*** SOURCE DATA Section Begins ***
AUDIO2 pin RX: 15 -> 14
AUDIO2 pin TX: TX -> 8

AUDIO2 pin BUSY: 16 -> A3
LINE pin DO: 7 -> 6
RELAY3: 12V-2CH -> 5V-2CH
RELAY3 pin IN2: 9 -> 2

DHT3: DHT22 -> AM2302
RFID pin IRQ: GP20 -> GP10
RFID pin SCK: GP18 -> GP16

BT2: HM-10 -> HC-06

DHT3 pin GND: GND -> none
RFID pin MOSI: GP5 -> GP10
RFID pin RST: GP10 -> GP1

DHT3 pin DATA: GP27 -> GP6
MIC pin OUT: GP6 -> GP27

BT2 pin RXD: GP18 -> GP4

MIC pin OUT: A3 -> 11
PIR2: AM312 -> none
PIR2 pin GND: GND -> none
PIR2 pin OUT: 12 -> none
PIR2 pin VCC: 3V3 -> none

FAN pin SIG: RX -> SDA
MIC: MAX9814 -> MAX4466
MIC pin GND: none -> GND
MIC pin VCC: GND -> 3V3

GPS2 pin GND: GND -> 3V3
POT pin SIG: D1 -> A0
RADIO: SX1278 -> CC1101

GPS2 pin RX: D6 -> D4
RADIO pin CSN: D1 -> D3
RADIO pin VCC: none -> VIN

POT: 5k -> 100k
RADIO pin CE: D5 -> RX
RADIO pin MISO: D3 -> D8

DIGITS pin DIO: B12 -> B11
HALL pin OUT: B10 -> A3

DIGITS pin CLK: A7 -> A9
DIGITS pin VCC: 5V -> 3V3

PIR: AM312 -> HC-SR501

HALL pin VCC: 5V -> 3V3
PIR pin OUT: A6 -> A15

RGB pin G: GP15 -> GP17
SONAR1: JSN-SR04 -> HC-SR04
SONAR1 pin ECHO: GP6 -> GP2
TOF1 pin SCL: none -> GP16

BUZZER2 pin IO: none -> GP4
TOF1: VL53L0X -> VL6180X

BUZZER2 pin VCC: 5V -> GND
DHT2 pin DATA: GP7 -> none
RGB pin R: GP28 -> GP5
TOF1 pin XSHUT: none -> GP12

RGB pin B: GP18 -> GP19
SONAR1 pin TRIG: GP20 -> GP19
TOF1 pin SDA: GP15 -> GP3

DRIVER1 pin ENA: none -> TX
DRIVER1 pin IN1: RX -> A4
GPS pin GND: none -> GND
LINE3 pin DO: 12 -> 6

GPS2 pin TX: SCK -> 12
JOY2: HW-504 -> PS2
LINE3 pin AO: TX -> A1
*** SOURCE DATA Section Ends ***
HOW TO COMPLETE THIS TASK
Set down all the data exactly as given.

FINAL ANSWER
AUDIO2 pin RX: 15 -> 14
AUDIO2 pin TX: TX -> 8

AUDIO2 pin BUSY: 16 -> A3
LINE pin DO: 7 -> 6
RELAY3: 12V-2CH -> 5V-2CH
RELAY3 pin IN2: 9 -> 2

DHT3: DHT22 -> AM2302
RFID pin IRQ: GP20 -> GP10
RFID pin SCK: GP18 -> GP16

BT2: HM-10 -> HC-06

DHT3 pin GND: GND -> none
RFID pin MOSI: GP5 -> GP10
RFID pin RST: GP10 -> GP1

DHT3 pin DATA: GP27 -> GP6
MIC pin OUT: GP6 -> GP27

BT2 pin RXD: GP18 -> GP4

MIC pin OUT: A3 -> 11
PIR2: AM312 -> none
PIR2 pin GND: GND -> none
PIR2 pin OUT: 12 -> none
PIR2 pin VCC: 3V3 -> none

FAN pin SIG: RX -> SDA
MIC: MAX9814 -> MAX4466
MIC pin GND: none -> GND
MIC pin VCC: GND -> 3V3

GPS2 pin GND: GND -> 3V3
POT pin SIG: D1 -> A0
RADIO: SX1278 -> CC1101

GPS2 pin RX: D6 -> D4
RADIO pin CSN: D1 -> D3
RADIO pin VCC: none -> VIN

POT: 5k -> 100k
RADIO pin CE: D5 -> RX
RADIO pin MISO: D3 -> D8

DIGITS pin DIO: B12 -> B11
HALL pin OUT: B10 -> A3

DIGITS pin CLK: A7 -> A9
DIGITS pin VCC: 5V -> 3V3

PIR: AM312 -> HC-SR501

HALL pin VCC: 5V -> 3V3
PIR pin OUT: A6 -> A15

RGB pin G: GP15 -> GP17
SONAR1: JSN-SR04 -> HC-SR04
SONAR1 pin ECHO: GP6 -> GP2
TOF1 pin SCL: none -> GP16

BUZZER2 pin IO: none -> GP4
TOF1: VL53L0X -> VL6180X

BUZZER2 pin VCC: 5V -> GND
DHT2 pin DATA: GP7 -> none
RGB pin R: GP28 -> GP5
TOF1 pin XSHUT: none -> GP12

RGB pin B: GP18 -> GP19
SONAR1 pin TRIG: GP20 -> GP19
TOF1 pin SDA: GP15 -> GP3

DRIVER1 pin ENA: none -> TX
DRIVER1 pin IN1: RX -> A4
GPS pin GND: none -> GND
LINE3 pin DO: 12 -> 6

GPS2 pin TX: SCK -> 12
JOY2: HW-504 -> PS2
LINE3 pin AO: TX -> A1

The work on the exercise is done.